• _Before-and-after change data_:

-------------------------

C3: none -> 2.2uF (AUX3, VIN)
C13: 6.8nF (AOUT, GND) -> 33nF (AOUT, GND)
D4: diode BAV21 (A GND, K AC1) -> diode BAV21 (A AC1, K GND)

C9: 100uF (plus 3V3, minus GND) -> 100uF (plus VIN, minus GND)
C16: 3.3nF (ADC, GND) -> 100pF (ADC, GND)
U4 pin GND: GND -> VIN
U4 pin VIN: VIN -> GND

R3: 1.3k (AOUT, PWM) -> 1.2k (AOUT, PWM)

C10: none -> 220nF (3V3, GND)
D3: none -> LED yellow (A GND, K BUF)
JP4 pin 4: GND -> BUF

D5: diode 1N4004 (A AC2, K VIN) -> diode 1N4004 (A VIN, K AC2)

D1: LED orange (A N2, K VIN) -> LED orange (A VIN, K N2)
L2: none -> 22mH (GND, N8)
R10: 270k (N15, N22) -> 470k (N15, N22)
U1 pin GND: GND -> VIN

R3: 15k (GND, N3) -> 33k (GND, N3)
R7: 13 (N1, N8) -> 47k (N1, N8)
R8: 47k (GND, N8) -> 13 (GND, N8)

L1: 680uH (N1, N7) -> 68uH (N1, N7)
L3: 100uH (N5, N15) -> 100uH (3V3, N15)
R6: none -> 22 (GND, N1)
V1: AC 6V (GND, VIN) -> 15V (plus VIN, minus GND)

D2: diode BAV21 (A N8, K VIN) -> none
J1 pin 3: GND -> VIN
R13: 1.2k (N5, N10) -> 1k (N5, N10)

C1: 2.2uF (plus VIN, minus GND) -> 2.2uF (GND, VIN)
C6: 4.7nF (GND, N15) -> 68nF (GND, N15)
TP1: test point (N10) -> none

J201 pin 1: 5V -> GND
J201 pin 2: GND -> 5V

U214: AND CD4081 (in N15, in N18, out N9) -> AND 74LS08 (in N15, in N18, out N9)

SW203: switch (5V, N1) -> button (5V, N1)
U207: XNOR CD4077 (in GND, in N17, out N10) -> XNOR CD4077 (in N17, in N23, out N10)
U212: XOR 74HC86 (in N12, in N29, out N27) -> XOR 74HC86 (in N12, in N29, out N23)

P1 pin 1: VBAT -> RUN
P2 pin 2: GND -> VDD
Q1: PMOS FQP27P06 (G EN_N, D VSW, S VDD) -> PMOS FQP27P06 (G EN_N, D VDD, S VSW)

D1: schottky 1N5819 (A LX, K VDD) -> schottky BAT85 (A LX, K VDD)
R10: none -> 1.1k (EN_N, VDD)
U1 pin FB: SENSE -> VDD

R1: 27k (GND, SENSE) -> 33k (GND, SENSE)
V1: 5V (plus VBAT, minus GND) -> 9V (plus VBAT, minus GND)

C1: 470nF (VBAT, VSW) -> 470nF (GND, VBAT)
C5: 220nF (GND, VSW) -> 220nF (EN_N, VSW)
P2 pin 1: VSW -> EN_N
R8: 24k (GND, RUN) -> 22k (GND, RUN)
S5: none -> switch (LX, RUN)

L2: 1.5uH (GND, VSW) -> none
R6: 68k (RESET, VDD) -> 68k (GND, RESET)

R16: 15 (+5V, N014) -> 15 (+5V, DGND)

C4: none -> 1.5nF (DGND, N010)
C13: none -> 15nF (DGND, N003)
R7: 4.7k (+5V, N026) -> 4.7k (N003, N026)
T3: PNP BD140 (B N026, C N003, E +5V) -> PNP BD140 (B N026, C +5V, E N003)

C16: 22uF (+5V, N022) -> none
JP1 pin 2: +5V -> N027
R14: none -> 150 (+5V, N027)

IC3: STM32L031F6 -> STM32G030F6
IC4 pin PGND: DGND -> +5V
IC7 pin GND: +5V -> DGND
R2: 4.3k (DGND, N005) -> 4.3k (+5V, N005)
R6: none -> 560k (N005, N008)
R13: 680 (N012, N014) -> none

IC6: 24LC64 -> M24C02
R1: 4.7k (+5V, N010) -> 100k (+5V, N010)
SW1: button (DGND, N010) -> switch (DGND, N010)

-------------------------

Report every line of the data above that contains the string "button" by copying it in full.

• _EXERCISE RESULT_:
SW203: switch (5V, N1) -> button (5V, N1)
SW1: button (DGND, N010) -> switch (DGND, N010)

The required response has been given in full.